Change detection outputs
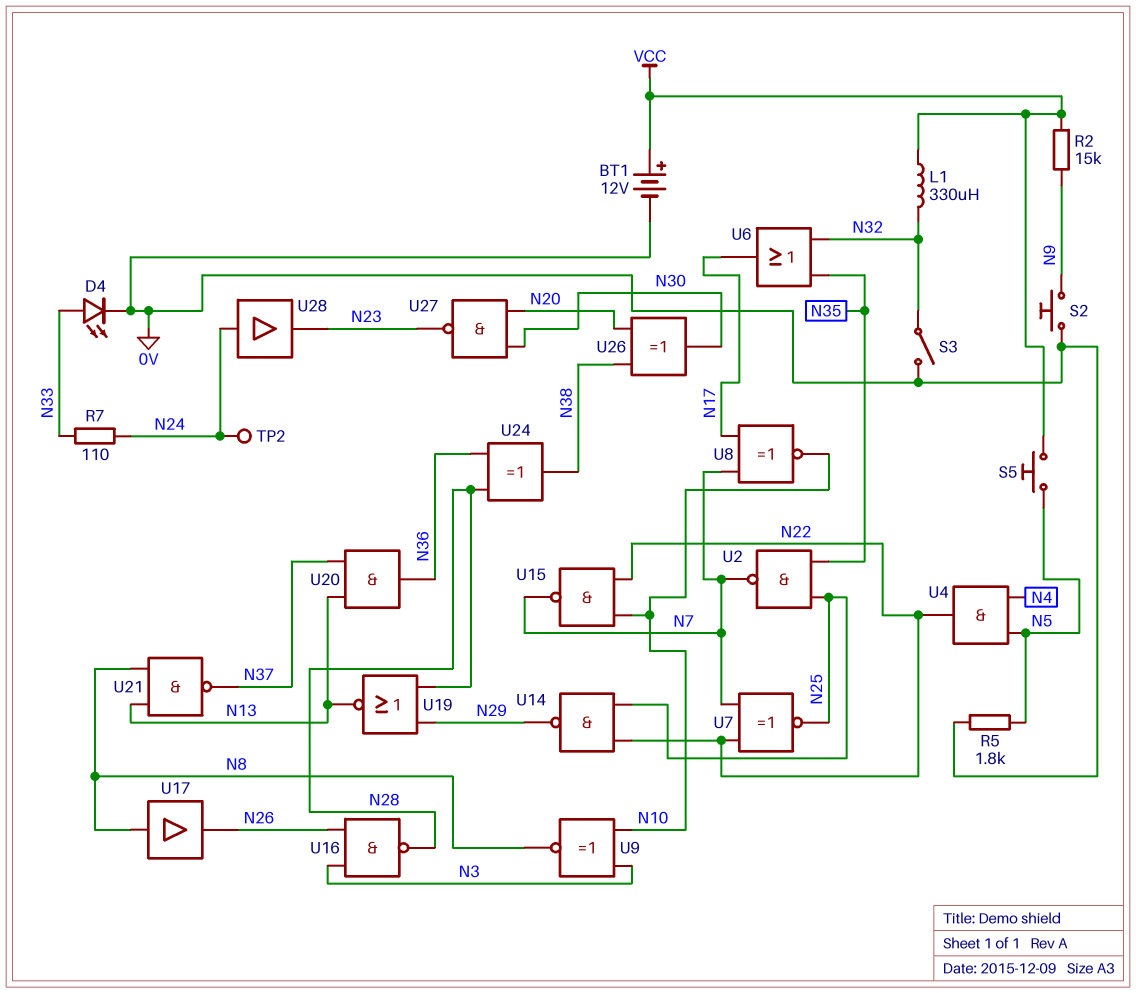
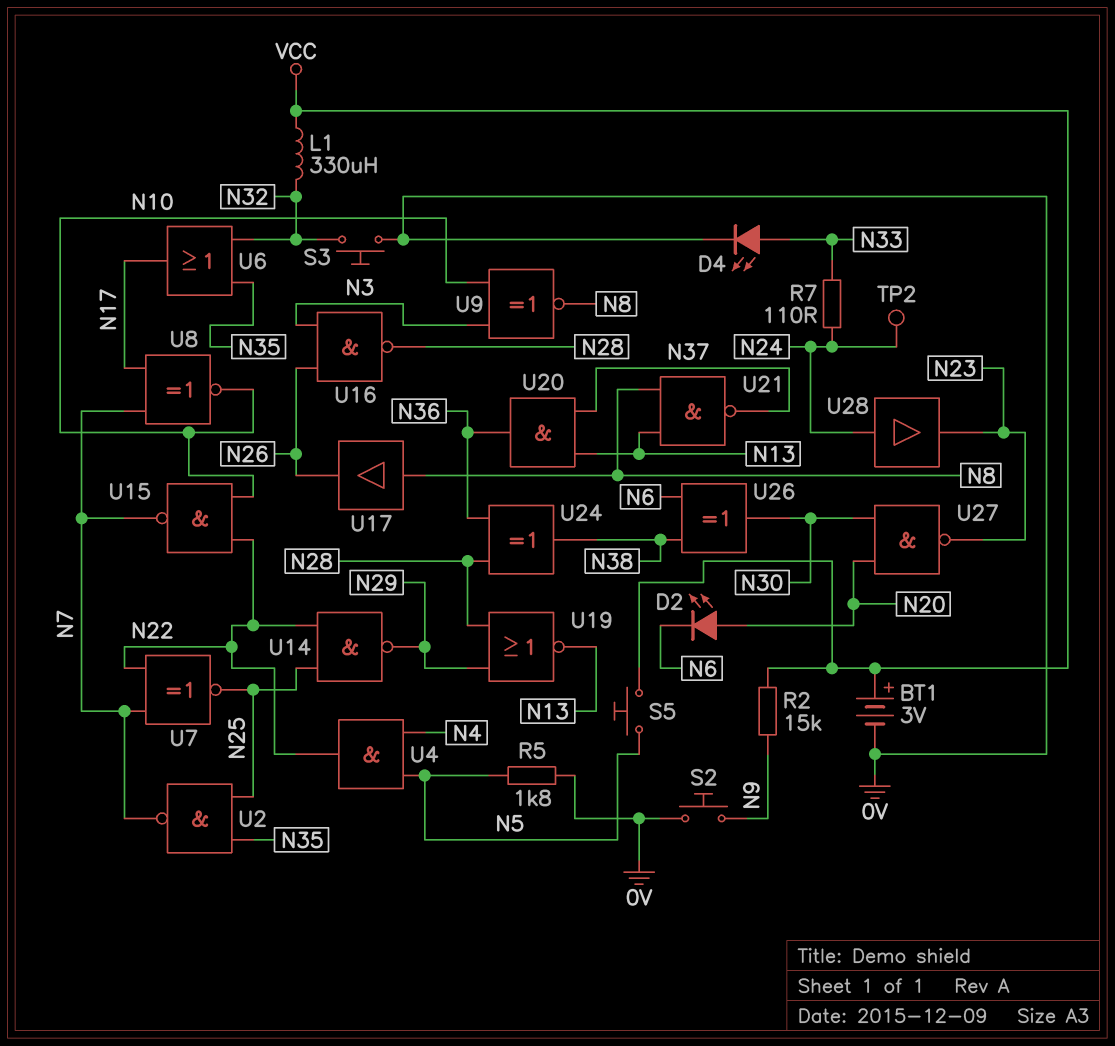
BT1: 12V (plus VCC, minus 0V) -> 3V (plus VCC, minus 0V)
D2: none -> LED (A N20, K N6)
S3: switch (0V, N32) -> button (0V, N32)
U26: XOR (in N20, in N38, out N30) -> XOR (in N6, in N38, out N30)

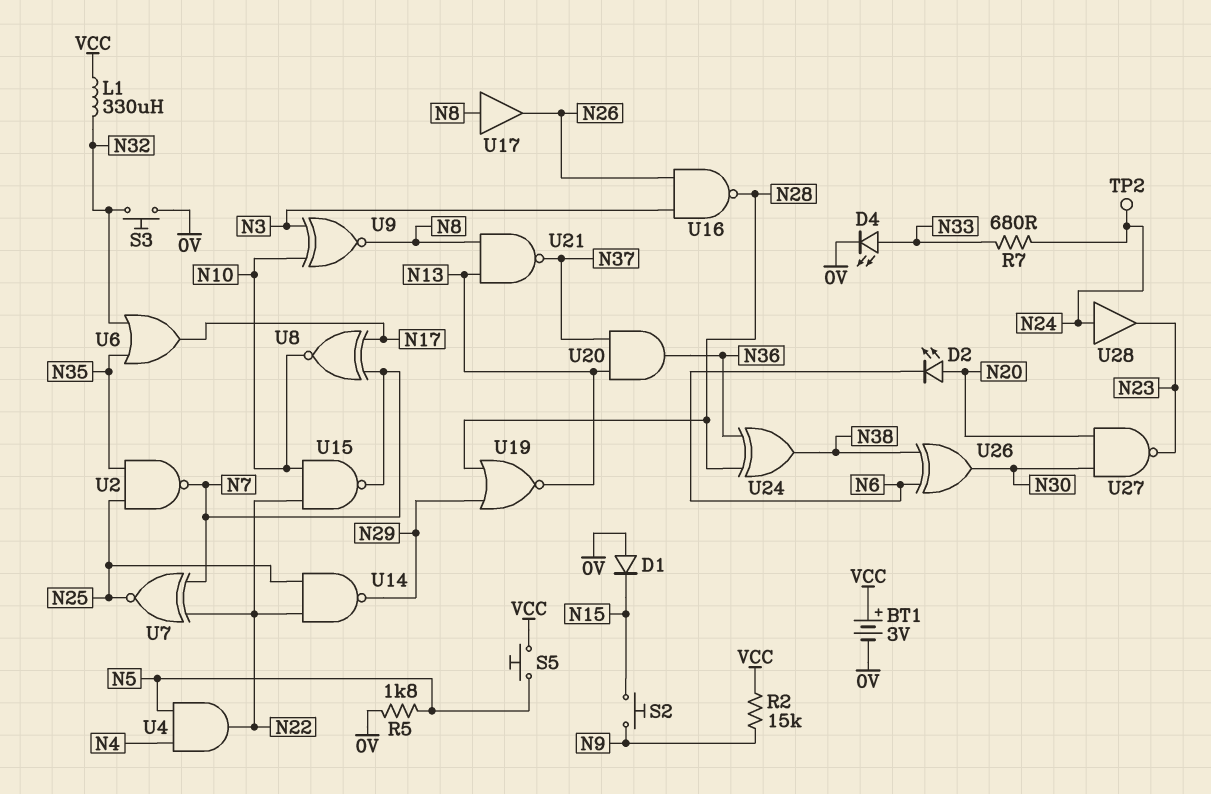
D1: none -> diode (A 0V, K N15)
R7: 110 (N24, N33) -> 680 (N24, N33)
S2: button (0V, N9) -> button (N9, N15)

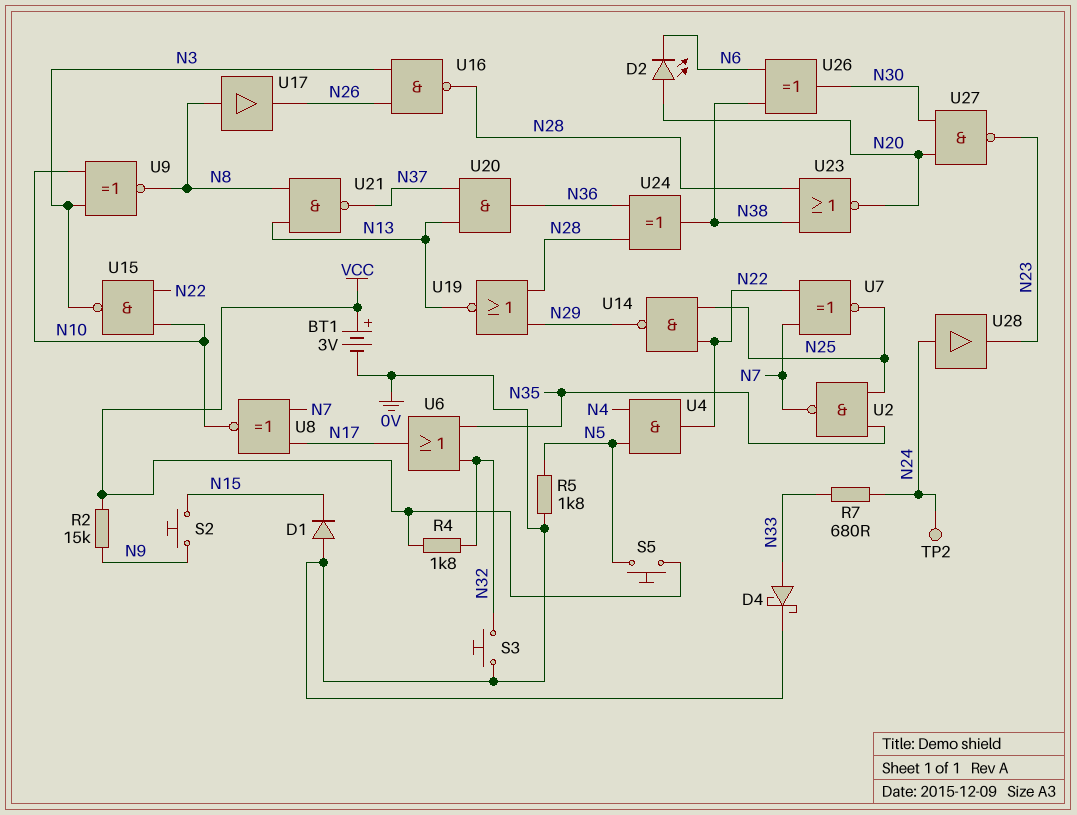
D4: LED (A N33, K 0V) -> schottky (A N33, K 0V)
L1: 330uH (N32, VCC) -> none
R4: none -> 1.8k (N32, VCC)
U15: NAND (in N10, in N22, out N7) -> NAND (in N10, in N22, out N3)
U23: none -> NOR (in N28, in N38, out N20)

• What is expected:
Beginning with the line that contains "D1: none -> diode (A 0V, K N15)" and ending with the last line of the data, transcribe each line exactly; pictures stay out.

• Reply:
D1: none -> diode (A 0V, K N15)
R7: 110 (N24, N33) -> 680 (N24, N33)
S2: button (0V, N9) -> button (N9, N15)

D4: LED (A N33, K 0V) -> schottky (A N33, K 0V)
L1: 330uH (N32, VCC) -> none
R4: none -> 1.8k (N32, VCC)
U15: NAND (in N10, in N22, out N7) -> NAND (in N10, in N22, out N3)
U23: none -> NOR (in N28, in N38, out N20)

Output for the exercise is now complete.